> **Aim of the task**
Which lines in the records below include the word "KEYS"? Report each of them in full.

> **Given entries**
──────
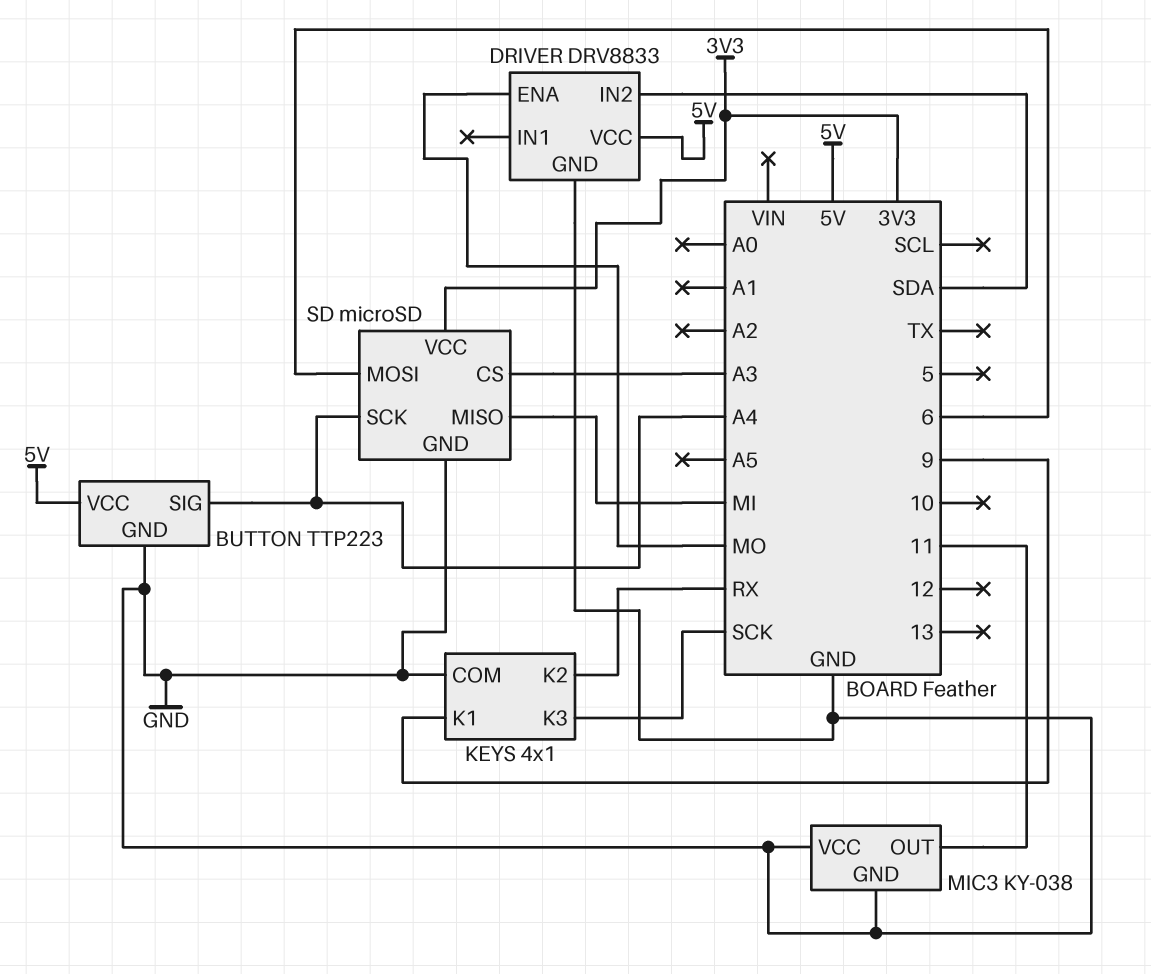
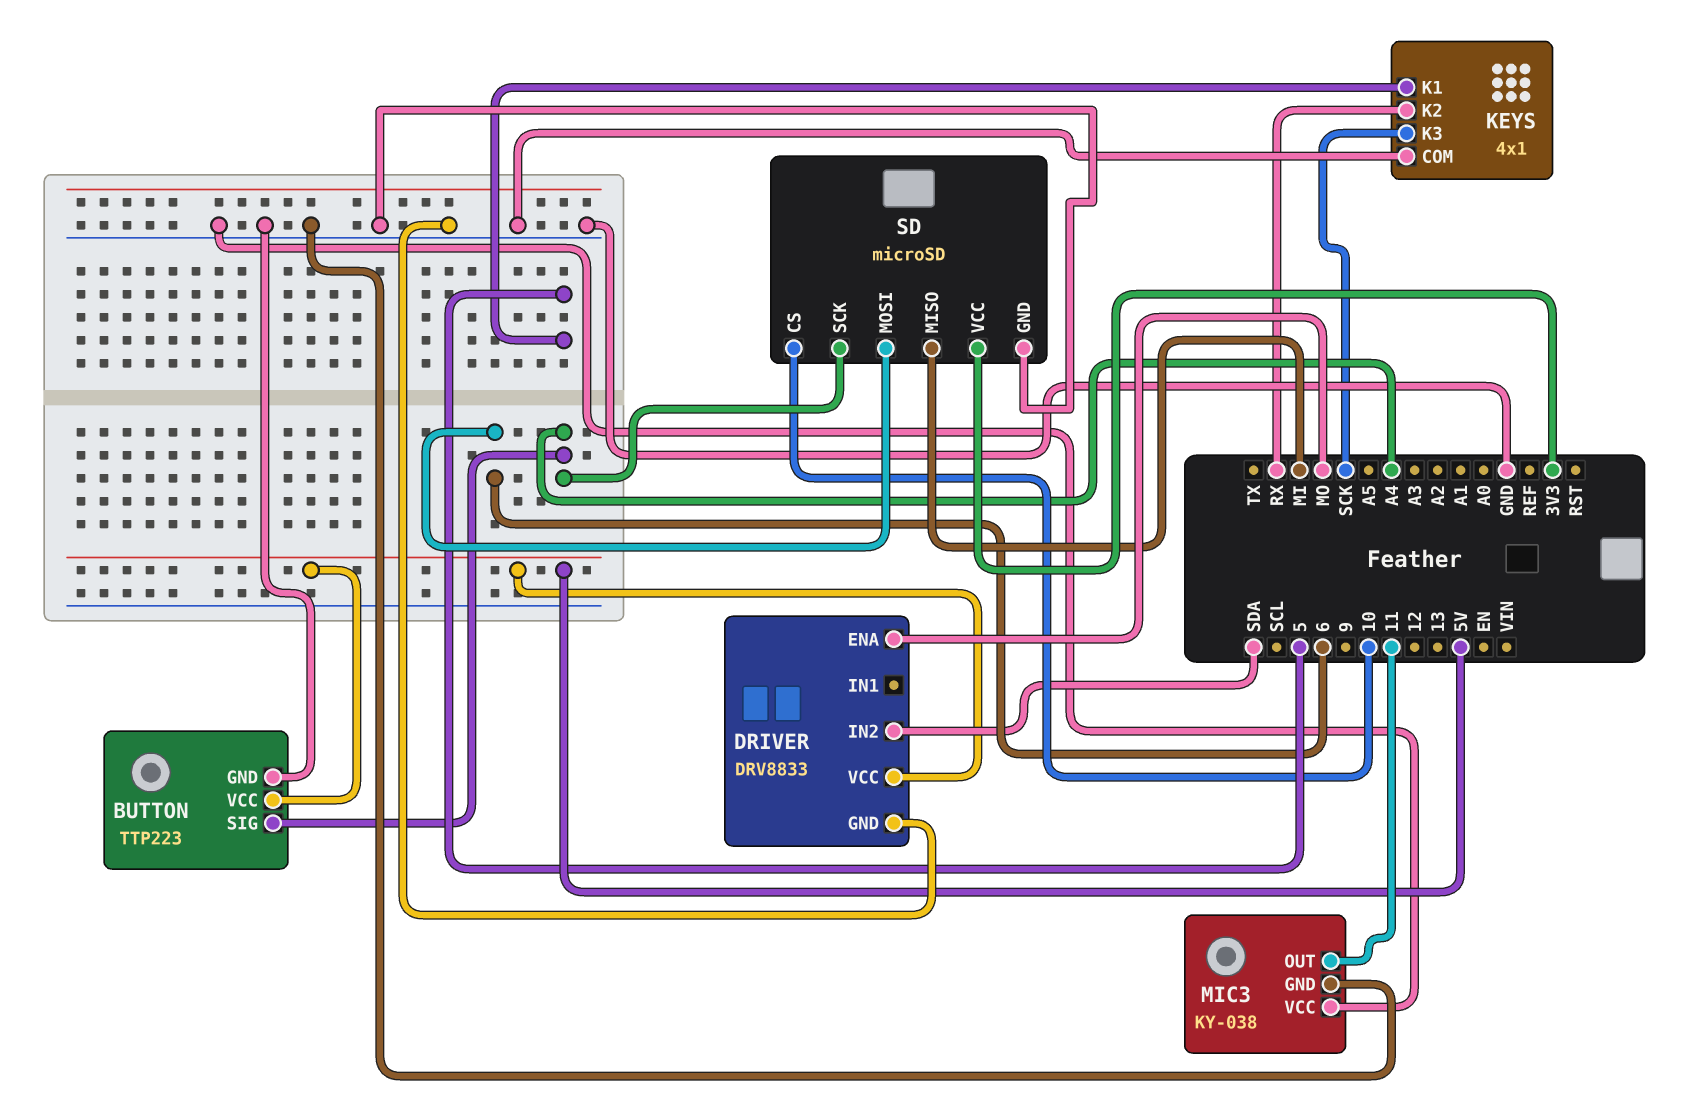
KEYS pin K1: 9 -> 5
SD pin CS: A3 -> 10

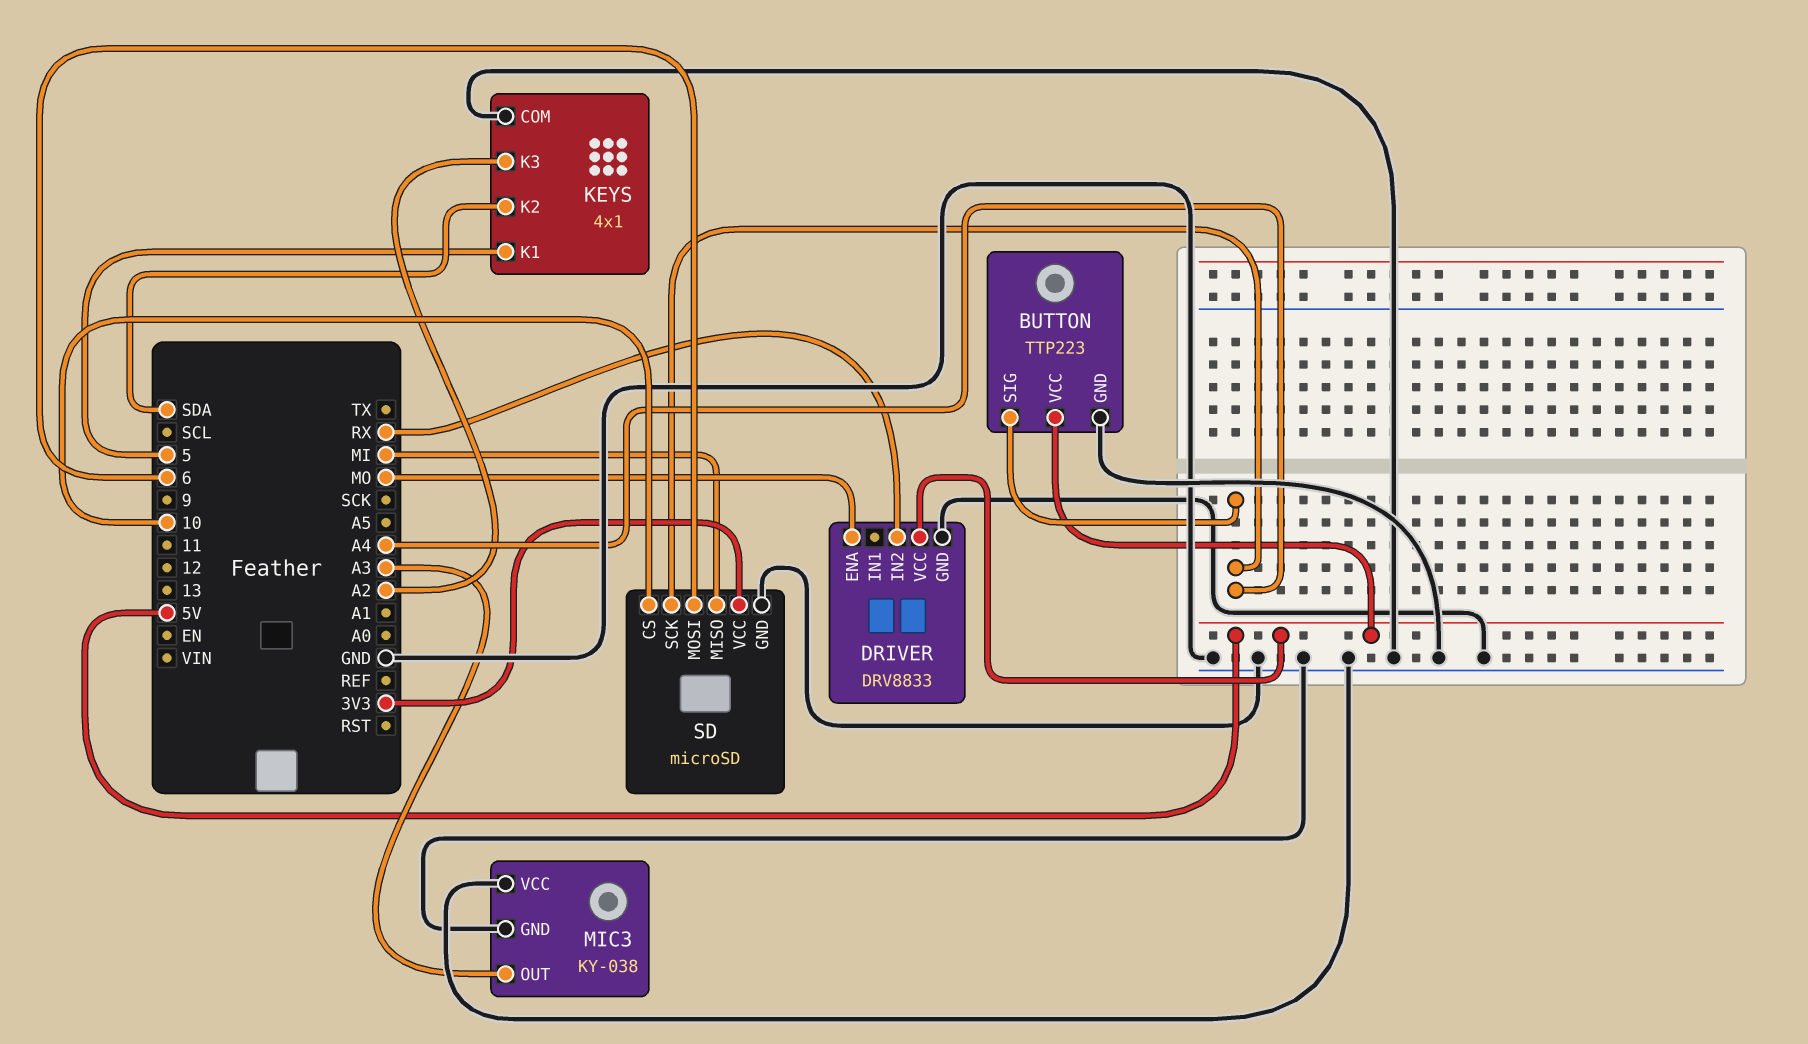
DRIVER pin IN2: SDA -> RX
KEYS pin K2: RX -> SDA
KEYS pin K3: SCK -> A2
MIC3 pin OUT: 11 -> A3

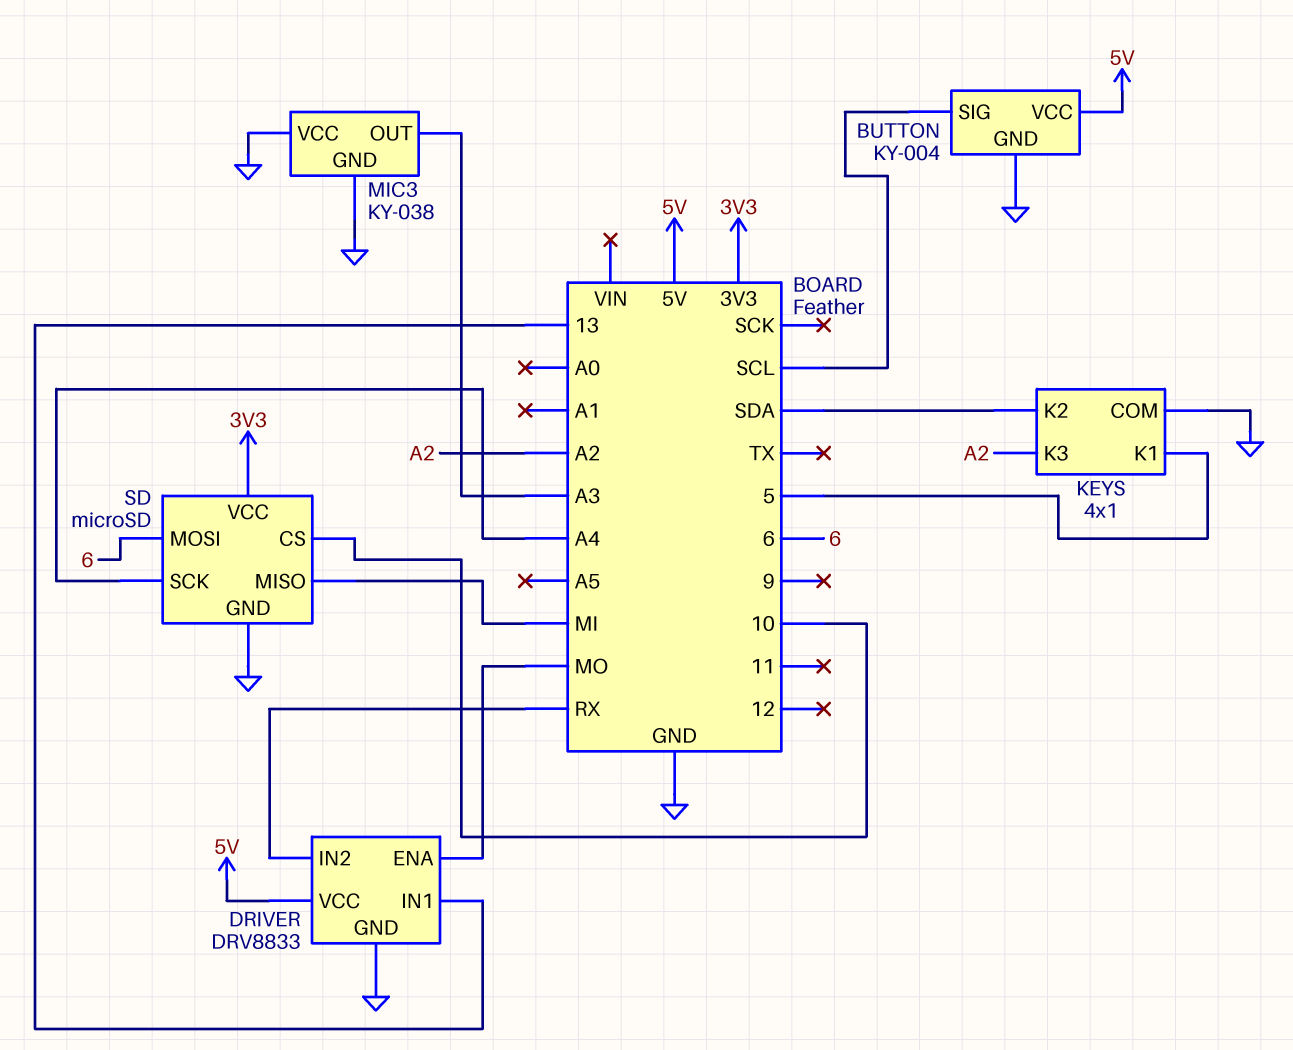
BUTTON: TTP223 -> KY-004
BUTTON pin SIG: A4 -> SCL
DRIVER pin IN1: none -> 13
──────
> **Written solution**
KEYS pin K1: 9 -> 5
KEYS pin K2: RX -> SDA
KEYS pin K3: SCK -> A2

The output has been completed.